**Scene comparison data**
= Beginning of Section =

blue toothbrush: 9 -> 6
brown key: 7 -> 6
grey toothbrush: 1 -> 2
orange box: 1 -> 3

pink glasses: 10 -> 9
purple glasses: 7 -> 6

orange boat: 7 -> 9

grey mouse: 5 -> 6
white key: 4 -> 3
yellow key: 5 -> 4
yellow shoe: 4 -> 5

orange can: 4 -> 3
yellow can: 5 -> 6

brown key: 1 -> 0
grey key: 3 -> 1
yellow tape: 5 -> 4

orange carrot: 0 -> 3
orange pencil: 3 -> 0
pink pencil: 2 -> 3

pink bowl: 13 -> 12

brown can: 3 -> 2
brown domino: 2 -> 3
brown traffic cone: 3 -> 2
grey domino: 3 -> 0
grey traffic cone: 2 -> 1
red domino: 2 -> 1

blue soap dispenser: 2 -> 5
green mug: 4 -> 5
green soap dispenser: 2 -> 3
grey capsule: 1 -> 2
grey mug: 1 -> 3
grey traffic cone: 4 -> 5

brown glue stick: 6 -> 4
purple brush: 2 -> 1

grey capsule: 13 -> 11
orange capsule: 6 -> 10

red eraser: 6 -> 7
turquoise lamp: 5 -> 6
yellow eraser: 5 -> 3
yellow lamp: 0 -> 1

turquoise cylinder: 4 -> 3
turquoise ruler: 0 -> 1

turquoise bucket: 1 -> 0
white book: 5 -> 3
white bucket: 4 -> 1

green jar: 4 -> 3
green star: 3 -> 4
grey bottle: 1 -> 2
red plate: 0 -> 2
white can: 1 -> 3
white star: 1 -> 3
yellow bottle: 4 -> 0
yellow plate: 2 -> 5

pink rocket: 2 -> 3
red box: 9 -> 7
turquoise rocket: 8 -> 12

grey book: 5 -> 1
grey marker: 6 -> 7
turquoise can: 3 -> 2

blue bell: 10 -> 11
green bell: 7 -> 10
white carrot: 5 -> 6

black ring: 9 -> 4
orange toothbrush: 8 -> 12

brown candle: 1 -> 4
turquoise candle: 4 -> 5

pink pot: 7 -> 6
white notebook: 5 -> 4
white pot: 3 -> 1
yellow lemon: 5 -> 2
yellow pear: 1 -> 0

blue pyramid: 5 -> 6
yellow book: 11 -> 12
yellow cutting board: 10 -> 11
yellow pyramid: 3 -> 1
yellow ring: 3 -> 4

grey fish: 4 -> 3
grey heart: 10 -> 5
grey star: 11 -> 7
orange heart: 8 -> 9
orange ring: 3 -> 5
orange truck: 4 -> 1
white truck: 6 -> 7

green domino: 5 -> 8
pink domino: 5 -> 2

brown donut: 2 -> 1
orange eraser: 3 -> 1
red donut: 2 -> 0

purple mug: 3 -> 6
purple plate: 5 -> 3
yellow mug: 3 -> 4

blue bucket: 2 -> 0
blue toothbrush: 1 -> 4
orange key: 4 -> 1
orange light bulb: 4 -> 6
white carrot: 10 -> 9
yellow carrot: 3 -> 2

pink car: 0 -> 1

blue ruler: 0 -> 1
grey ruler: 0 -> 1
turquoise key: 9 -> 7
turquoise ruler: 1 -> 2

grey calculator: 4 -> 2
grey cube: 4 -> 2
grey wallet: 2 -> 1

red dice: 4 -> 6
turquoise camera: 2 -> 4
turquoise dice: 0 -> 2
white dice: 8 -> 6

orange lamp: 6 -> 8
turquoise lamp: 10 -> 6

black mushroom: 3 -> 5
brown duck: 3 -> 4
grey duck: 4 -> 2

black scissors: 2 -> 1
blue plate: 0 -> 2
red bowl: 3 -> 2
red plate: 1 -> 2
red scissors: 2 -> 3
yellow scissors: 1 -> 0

= End of Section =

**WHAT IS NEEDED**
Pull every line holding "cone" out of the records.

**OUTPUT OF THE EXERCISE**
brown traffic cone: 3 -> 2
grey traffic cone: 2 -> 1
grey traffic cone: 4 -> 5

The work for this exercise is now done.